▶ _Goal of the exercise_: All the entries below should be reproduced exactly.

▶ _Source data_:
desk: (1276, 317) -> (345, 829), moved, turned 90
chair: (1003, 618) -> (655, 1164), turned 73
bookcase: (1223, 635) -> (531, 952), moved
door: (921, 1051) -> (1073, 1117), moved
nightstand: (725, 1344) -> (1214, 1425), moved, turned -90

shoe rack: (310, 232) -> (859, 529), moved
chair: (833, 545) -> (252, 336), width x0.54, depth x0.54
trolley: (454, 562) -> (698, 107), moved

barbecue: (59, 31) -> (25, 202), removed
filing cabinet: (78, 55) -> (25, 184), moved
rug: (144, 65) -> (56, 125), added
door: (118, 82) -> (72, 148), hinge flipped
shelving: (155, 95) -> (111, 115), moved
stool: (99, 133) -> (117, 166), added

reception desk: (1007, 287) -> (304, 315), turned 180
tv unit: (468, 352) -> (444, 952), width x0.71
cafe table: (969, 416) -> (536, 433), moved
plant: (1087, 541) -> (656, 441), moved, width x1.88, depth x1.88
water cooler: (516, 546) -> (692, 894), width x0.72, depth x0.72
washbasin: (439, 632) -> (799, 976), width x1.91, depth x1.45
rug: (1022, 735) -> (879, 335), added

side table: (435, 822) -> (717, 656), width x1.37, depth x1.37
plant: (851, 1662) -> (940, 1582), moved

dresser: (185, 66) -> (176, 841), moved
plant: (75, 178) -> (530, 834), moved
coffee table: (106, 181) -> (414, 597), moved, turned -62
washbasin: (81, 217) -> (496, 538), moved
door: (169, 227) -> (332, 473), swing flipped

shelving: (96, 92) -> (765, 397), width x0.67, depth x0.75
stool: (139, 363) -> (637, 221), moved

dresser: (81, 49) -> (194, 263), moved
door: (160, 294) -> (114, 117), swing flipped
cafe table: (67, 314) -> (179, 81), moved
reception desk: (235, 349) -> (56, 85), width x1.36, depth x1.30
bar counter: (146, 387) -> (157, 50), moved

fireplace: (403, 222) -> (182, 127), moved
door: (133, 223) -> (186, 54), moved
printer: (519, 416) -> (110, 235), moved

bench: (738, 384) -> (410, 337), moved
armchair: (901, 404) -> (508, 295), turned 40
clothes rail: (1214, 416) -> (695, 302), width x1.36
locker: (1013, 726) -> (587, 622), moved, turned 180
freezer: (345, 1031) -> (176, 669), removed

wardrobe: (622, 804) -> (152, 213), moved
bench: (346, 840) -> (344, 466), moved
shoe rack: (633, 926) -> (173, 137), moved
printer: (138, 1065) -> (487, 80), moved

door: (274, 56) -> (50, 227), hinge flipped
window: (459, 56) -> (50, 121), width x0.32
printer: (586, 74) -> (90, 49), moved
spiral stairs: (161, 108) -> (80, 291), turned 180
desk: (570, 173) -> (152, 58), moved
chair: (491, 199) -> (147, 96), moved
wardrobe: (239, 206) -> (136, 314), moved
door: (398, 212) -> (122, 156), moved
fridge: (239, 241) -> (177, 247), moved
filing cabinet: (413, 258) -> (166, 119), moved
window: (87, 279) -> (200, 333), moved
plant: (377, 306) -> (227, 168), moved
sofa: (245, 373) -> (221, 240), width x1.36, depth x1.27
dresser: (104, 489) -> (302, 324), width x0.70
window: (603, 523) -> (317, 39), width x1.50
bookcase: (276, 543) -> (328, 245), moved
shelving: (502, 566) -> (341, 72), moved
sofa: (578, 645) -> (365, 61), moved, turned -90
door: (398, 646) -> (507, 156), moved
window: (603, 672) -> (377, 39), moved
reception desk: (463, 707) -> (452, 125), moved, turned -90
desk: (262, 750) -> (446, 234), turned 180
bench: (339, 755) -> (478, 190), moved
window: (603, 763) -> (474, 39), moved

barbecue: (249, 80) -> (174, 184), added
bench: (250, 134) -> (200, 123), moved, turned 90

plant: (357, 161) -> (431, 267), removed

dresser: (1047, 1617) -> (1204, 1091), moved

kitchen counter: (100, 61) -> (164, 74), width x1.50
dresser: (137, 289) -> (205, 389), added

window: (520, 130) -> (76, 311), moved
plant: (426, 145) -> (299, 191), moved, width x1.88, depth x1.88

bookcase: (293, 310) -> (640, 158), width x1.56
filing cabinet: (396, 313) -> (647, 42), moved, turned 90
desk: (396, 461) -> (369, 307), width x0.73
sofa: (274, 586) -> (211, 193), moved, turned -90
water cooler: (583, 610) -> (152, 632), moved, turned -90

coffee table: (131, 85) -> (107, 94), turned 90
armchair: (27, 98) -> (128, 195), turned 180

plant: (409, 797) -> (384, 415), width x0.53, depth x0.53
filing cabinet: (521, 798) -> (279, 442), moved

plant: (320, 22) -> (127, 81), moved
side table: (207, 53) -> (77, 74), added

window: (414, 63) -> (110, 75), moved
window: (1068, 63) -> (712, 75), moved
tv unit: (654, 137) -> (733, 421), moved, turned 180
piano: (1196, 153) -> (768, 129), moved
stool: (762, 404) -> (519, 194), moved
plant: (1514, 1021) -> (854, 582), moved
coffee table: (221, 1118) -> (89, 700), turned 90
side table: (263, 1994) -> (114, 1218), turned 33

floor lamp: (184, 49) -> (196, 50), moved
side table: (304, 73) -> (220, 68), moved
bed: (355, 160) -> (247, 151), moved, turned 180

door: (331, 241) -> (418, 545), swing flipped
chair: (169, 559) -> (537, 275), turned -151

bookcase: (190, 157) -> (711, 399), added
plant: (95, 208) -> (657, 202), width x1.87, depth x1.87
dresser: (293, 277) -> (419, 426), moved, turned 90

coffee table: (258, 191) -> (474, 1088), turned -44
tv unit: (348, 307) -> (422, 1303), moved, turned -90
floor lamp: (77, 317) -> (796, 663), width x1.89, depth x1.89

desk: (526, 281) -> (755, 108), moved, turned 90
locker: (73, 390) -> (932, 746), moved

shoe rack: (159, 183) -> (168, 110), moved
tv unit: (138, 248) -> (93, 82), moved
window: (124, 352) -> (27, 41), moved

▶ _Task solution_:
desk: (1276, 317) -> (345, 829), moved, turned 90
chair: (1003, 618) -> (655, 1164), turned 73
bookcase: (1223, 635) -> (531, 952), moved
door: (921, 1051) -> (1073, 1117), moved
nightstand: (725, 1344) -> (1214, 1425), moved, turned -90

shoe rack: (310, 232) -> (859, 529), moved
chair: (833, 545) -> (252, 336), width x0.54, depth x0.54
trolley: (454, 562) -> (698, 107), moved

barbecue: (59, 31) -> (25, 202), removed
filing cabinet: (78, 55) -> (25, 184), moved
rug: (144, 65) -> (56, 125), added
door: (118, 82) -> (72, 148), hinge flipped
shelving: (155, 95) -> (111, 115), moved
stool: (99, 133) -> (117, 166), added

reception desk: (1007, 287) -> (304, 315), turned 180
tv unit: (468, 352) -> (444, 952), width x0.71
cafe table: (969, 416) -> (536, 433), moved
plant: (1087, 541) -> (656, 441), moved, width x1.88, depth x1.88
water cooler: (516, 546) -> (692, 894), width x0.72, depth x0.72
washbasin: (439, 632) -> (799, 976), width x1.91, depth x1.45
rug: (1022, 735) -> (879, 335), added

side table: (435, 822) -> (717, 656), width x1.37, depth x1.37
plant: (851, 1662) -> (940, 1582), moved

dresser: (185, 66) -> (176, 841), moved
plant: (75, 178) -> (530, 834), moved
coffee table: (106, 181) -> (414, 597), moved, turned -62
washbasin: (81, 217) -> (496, 538), moved
door: (169, 227) -> (332, 473), swing flipped

shelving: (96, 92) -> (765, 397), width x0.67, depth x0.75
stool: (139, 363) -> (637, 221), moved

dresser: (81, 49) -> (194, 263), moved
door: (160, 294) -> (114, 117), swing flipped
cafe table: (67, 314) -> (179, 81), moved
reception desk: (235, 349) -> (56, 85), width x1.36, depth x1.30
bar counter: (146, 387) -> (157, 50), moved

fireplace: (403, 222) -> (182, 127), moved
door: (133, 223) -> (186, 54), moved
printer: (519, 416) -> (110, 235), moved

bench: (738, 384) -> (410, 337), moved
armchair: (901, 404) -> (508, 295), turned 40
clothes rail: (1214, 416) -> (695, 302), width x1.36
locker: (1013, 726) -> (587, 622), moved, turned 180
freezer: (345, 1031) -> (176, 669), removed

wardrobe: (622, 804) -> (152, 213), moved
bench: (346, 840) -> (344, 466), moved
shoe rack: (633, 926) -> (173, 137), moved
printer: (138, 1065) -> (487, 80), moved

door: (274, 56) -> (50, 227), hinge flipped
window: (459, 56) -> (50, 121), width x0.32
printer: (586, 74) -> (90, 49), moved
spiral stairs: (161, 108) -> (80, 291), turned 180
desk: (570, 173) -> (152, 58), moved
chair: (491, 199) -> (147, 96), moved
wardrobe: (239, 206) -> (136, 314), moved
door: (398, 212) -> (122, 156), moved
fridge: (239, 241) -> (177, 247), moved
filing cabinet: (413, 258) -> (166, 119), moved
window: (87, 279) -> (200, 333), moved
plant: (377, 306) -> (227, 168), moved
sofa: (245, 373) -> (221, 240), width x1.36, depth x1.27
dresser: (104, 489) -> (302, 324), width x0.70
window: (603, 523) -> (317, 39), width x1.50
bookcase: (276, 543) -> (328, 245), moved
shelving: (502, 566) -> (341, 72), moved
sofa: (578, 645) -> (365, 61), moved, turned -90
door: (398, 646) -> (507, 156), moved
window: (603, 672) -> (377, 39), moved
reception desk: (463, 707) -> (452, 125), moved, turned -90
desk: (262, 750) -> (446, 234), turned 180
bench: (339, 755) -> (478, 190), moved
window: (603, 763) -> (474, 39), moved

barbecue: (249, 80) -> (174, 184), added
bench: (250, 134) -> (200, 123), moved, turned 90

plant: (357, 161) -> (431, 267), removed

dresser: (1047, 1617) -> (1204, 1091), moved

kitchen counter: (100, 61) -> (164, 74), width x1.50
dresser: (137, 289) -> (205, 389), added

window: (520, 130) -> (76, 311), moved
plant: (426, 145) -> (299, 191), moved, width x1.88, depth x1.88

bookcase: (293, 310) -> (640, 158), width x1.56
filing cabinet: (396, 313) -> (647, 42), moved, turned 90
desk: (396, 461) -> (369, 307), width x0.73
sofa: (274, 586) -> (211, 193), moved, turned -90
water cooler: (583, 610) -> (152, 632), moved, turned -90

coffee table: (131, 85) -> (107, 94), turned 90
armchair: (27, 98) -> (128, 195), turned 180

plant: (409, 797) -> (384, 415), width x0.53, depth x0.53
filing cabinet: (521, 798) -> (279, 442), moved

plant: (320, 22) -> (127, 81), moved
side table: (207, 53) -> (77, 74), added

window: (414, 63) -> (110, 75), moved
window: (1068, 63) -> (712, 75), moved
tv unit: (654, 137) -> (733, 421), moved, turned 180
piano: (1196, 153) -> (768, 129), moved
stool: (762, 404) -> (519, 194), moved
plant: (1514, 1021) -> (854, 582), moved
coffee table: (221, 1118) -> (89, 700), turned 90
side table: (263, 1994) -> (114, 1218), turned 33

floor lamp: (184, 49) -> (196, 50), moved
side table: (304, 73) -> (220, 68), moved
bed: (355, 160) -> (247, 151), moved, turned 180

door: (331, 241) -> (418, 545), swing flipped
chair: (169, 559) -> (537, 275), turned -151

bookcase: (190, 157) -> (711, 399), added
plant: (95, 208) -> (657, 202), width x1.87, depth x1.87
dresser: (293, 277) -> (419, 426), moved, turned 90

coffee table: (258, 191) -> (474, 1088), turned -44
tv unit: (348, 307) -> (422, 1303), moved, turned -90
floor lamp: (77, 317) -> (796, 663), width x1.89, depth x1.89

desk: (526, 281) -> (755, 108), moved, turned 90
locker: (73, 390) -> (932, 746), moved

shoe rack: (159, 183) -> (168, 110), moved
tv unit: (138, 248) -> (93, 82), moved
window: (124, 352) -> (27, 41), moved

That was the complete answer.